The required answer is the data below, restated word for word with images omitted.

***** Exercise data *****

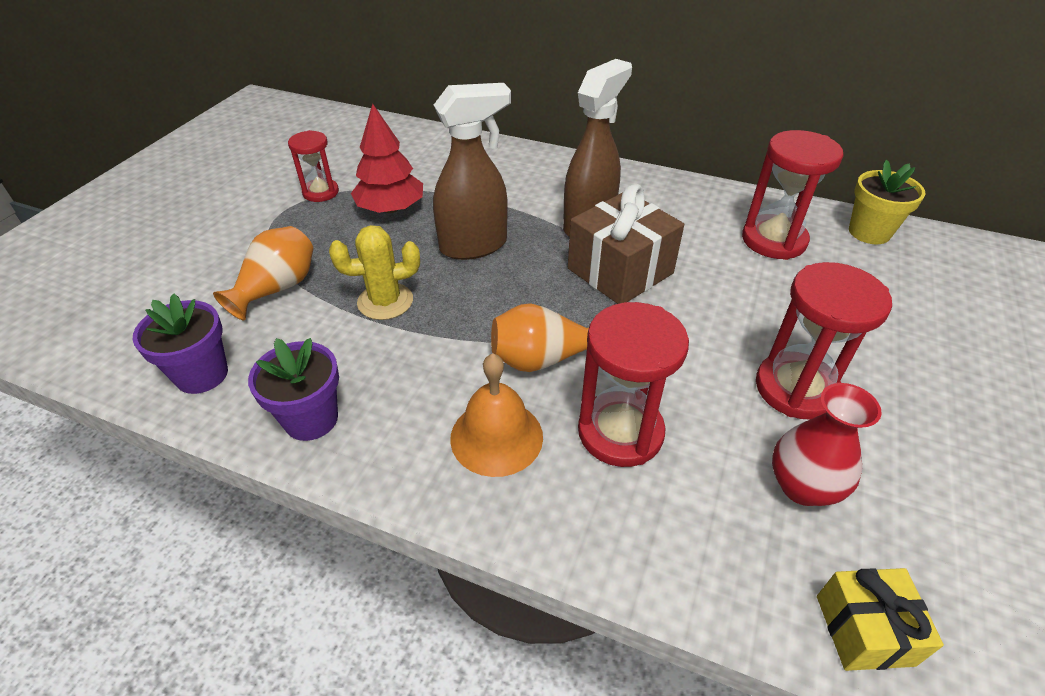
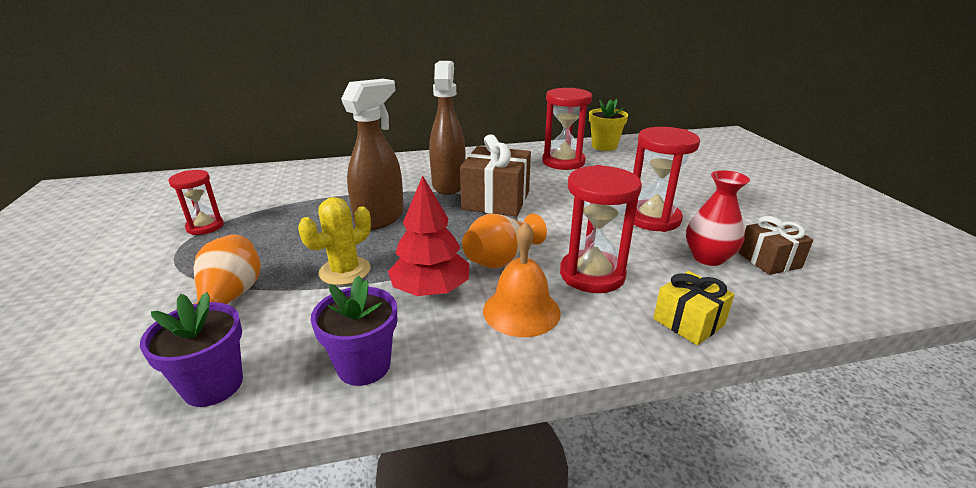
camera: 35 degrees left, 15 degrees down
(390, 209) = (285, 218): red tree -> red tree (430, 290)
(864, 630) = (807, 302): yellow gift -> yellow gift (688, 322)
(892, 539) = (769, 260): none -> brown gift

*****

▶ _Solved problem_
camera: 35 degrees left, 15 degrees down
(390, 209) = (285, 218): red tree -> red tree (430, 290)
(864, 630) = (807, 302): yellow gift -> yellow gift (688, 322)
(892, 539) = (769, 260): none -> brown gift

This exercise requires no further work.